=== Exercise goal ===
Find the line containing "C6: 68nF (+5V, AGND) -> 33nF (+5V, AGND)", then print it and each line after it through the end of the listing exactly, with no pictures.

=== Data for processing ===
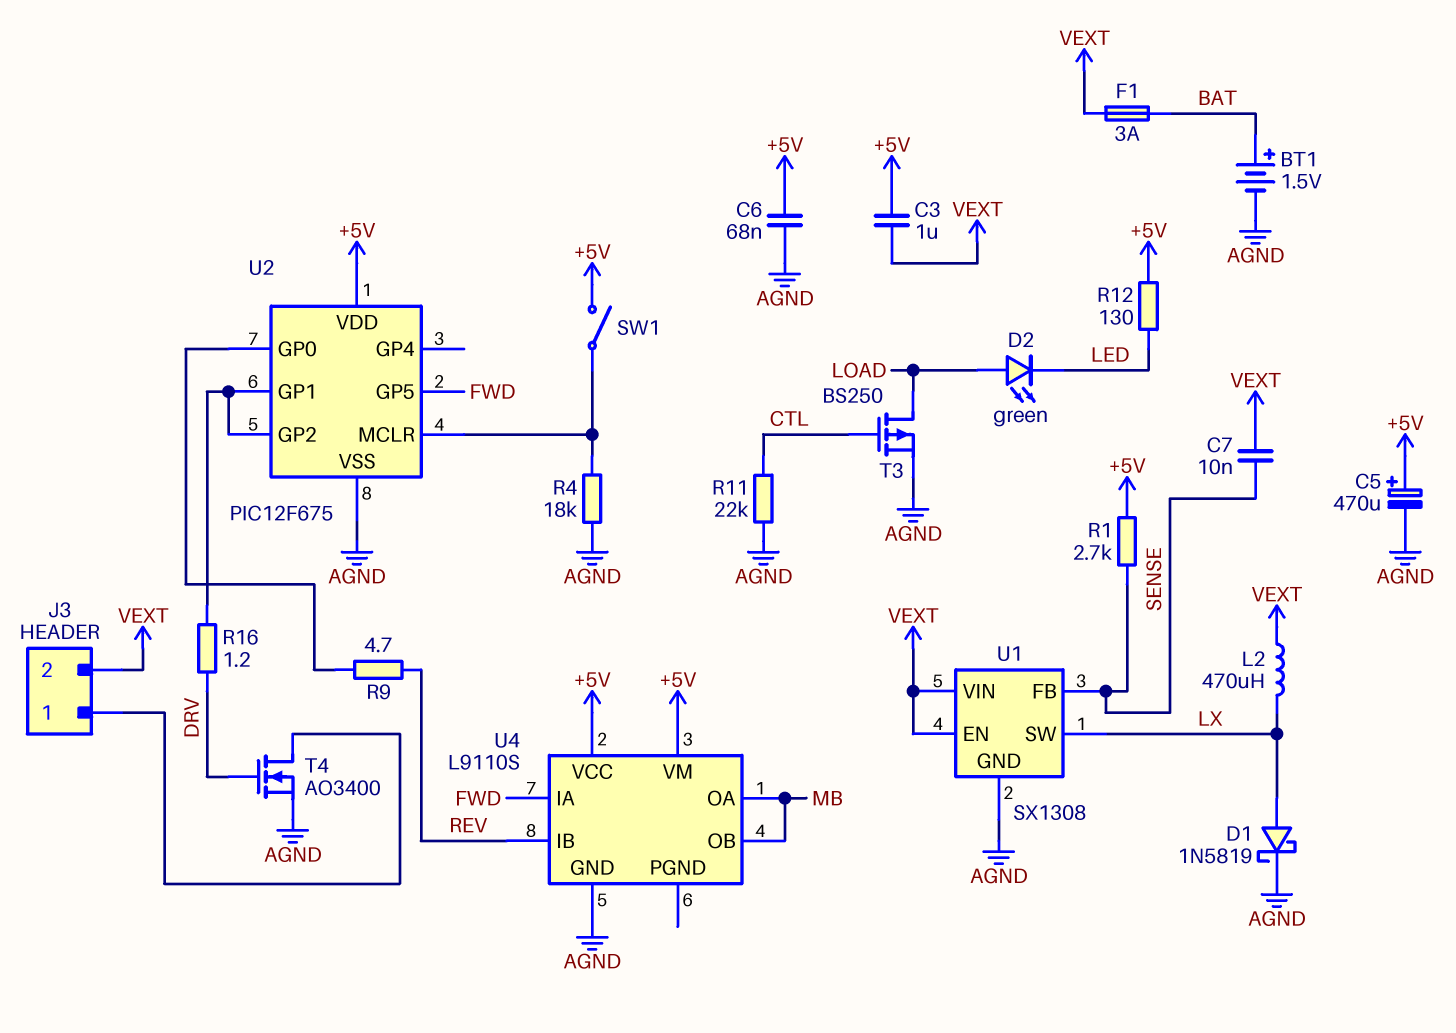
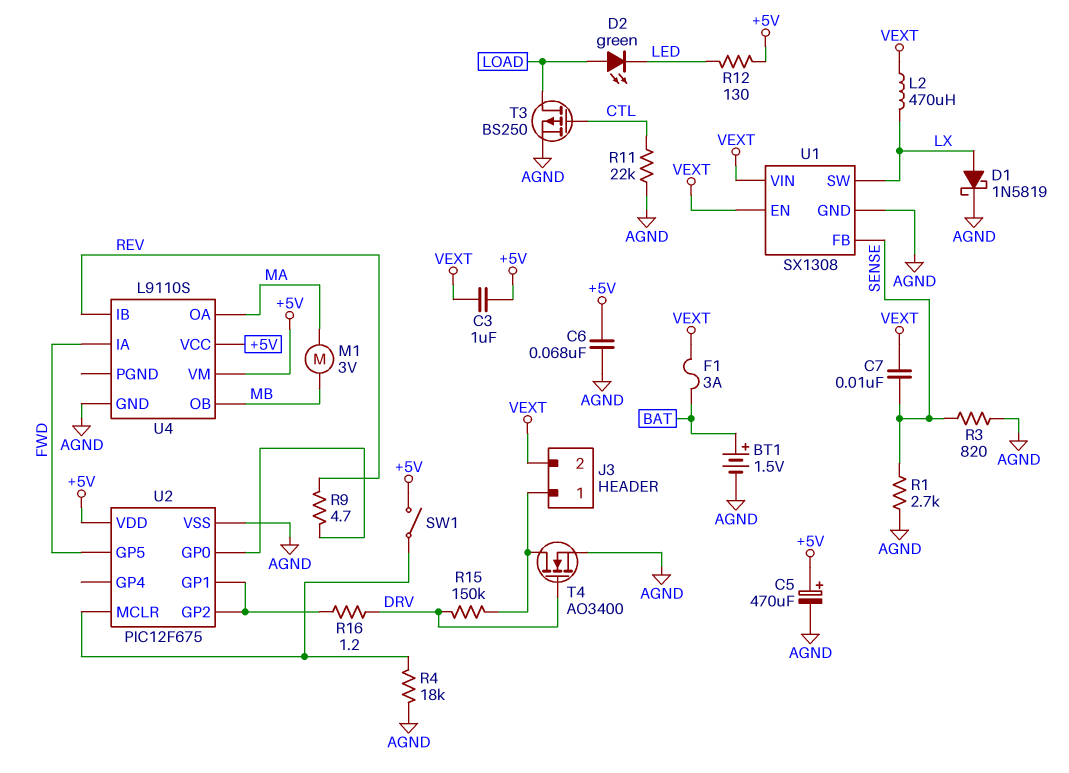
M1: none -> motor 3V (MA, MB)
R1: 2.7k (+5V, SENSE) -> 2.7k (AGND, SENSE)
R3: none -> 820 (AGND, SENSE)
R15: none -> 150k (DRV, J3/1)
U4 pin OA: MB -> MA

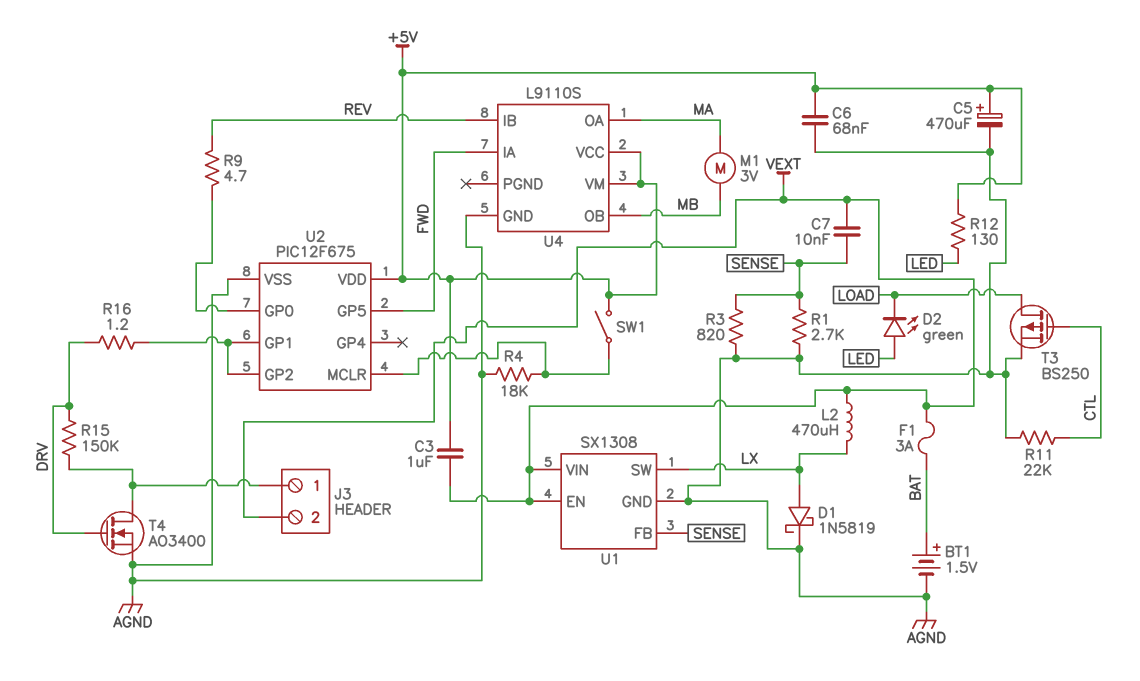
D2: LED green (A LOAD, K LED) -> LED green (A LED, K LOAD)

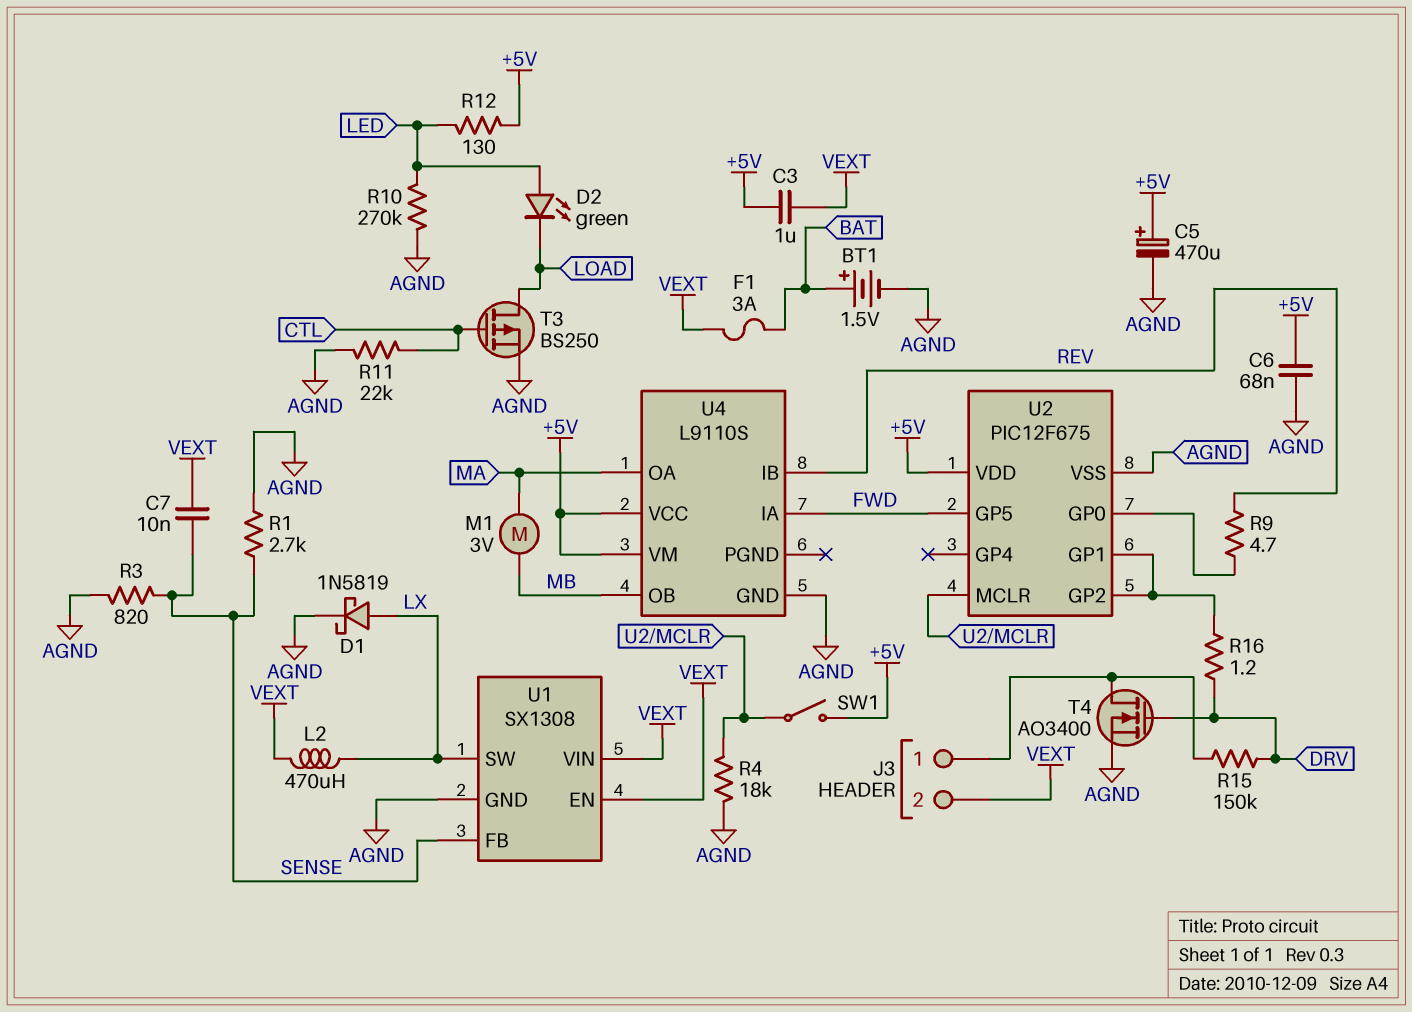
R10: none -> 270k (AGND, LED)

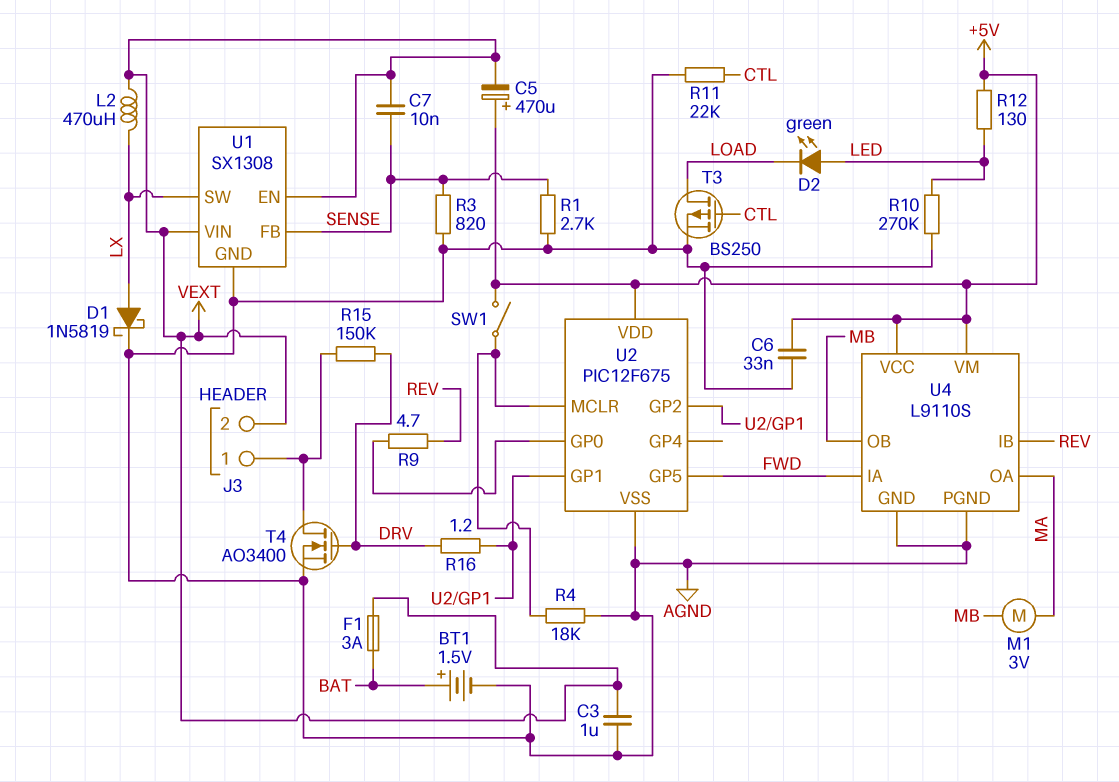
C3: 1uF (+5V, VEXT) -> 1uF (AGND, VEXT)
C5: 470uF (plus +5V, minus AGND) -> 470uF (plus +5V, minus VEXT)
C6: 68nF (+5V, AGND) -> 33nF (+5V, AGND)
U4 pin PGND: none -> AGND

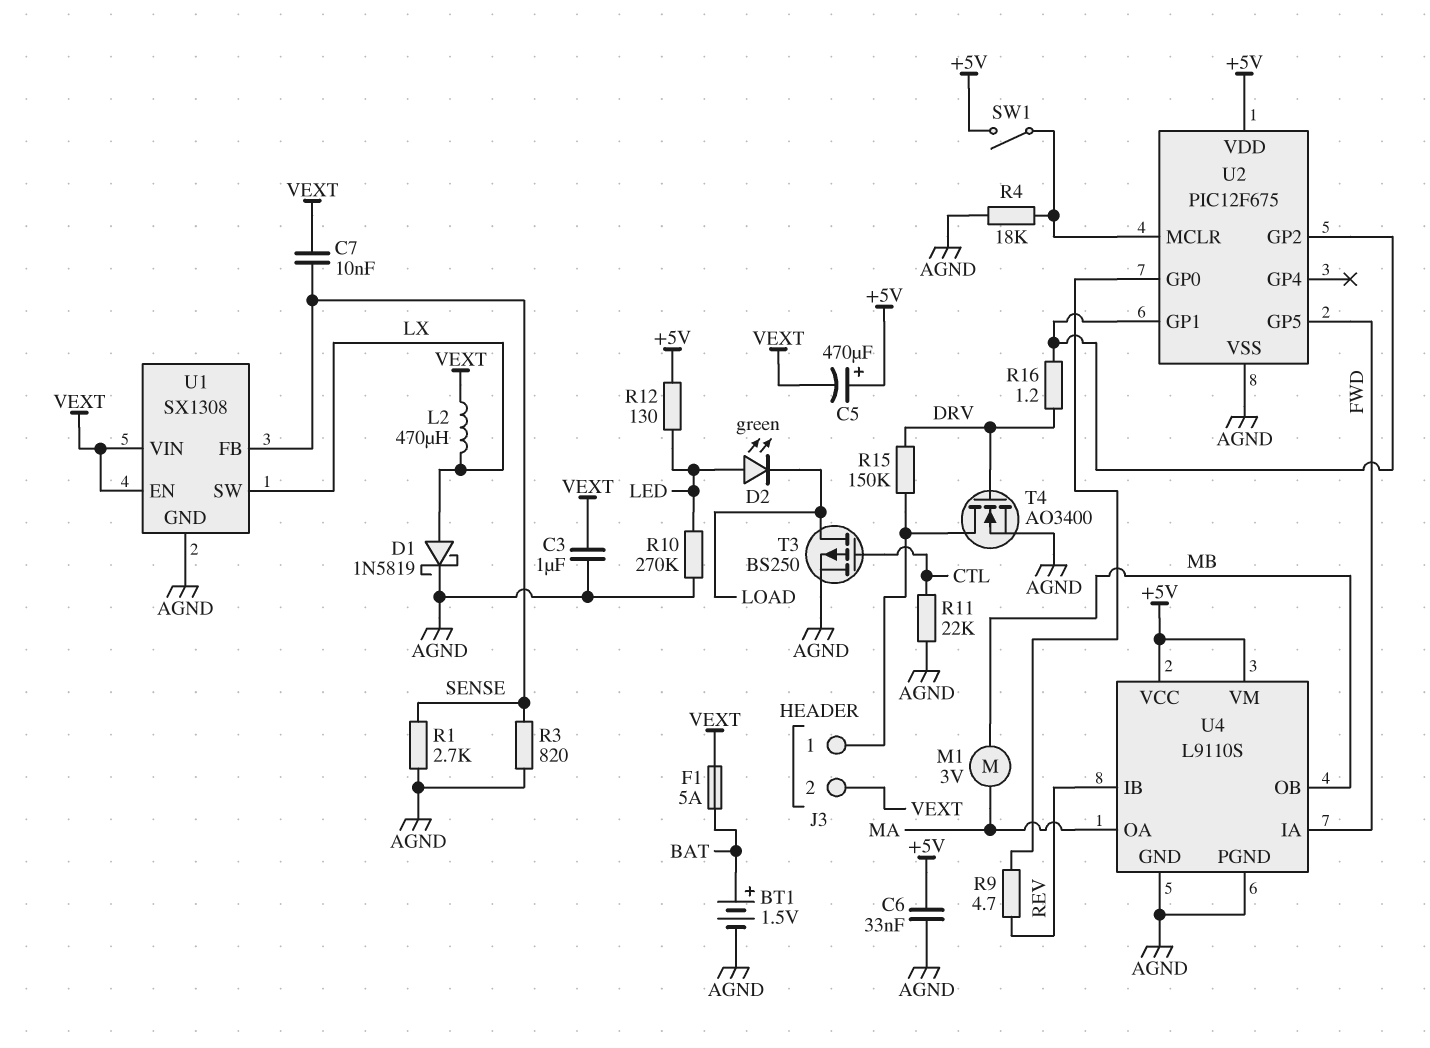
F1: 3A (BAT, VEXT) -> 5A (BAT, VEXT)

=== Solution ===
C6: 68nF (+5V, AGND) -> 33nF (+5V, AGND)
U4 pin PGND: none -> AGND

F1: 3A (BAT, VEXT) -> 5A (BAT, VEXT)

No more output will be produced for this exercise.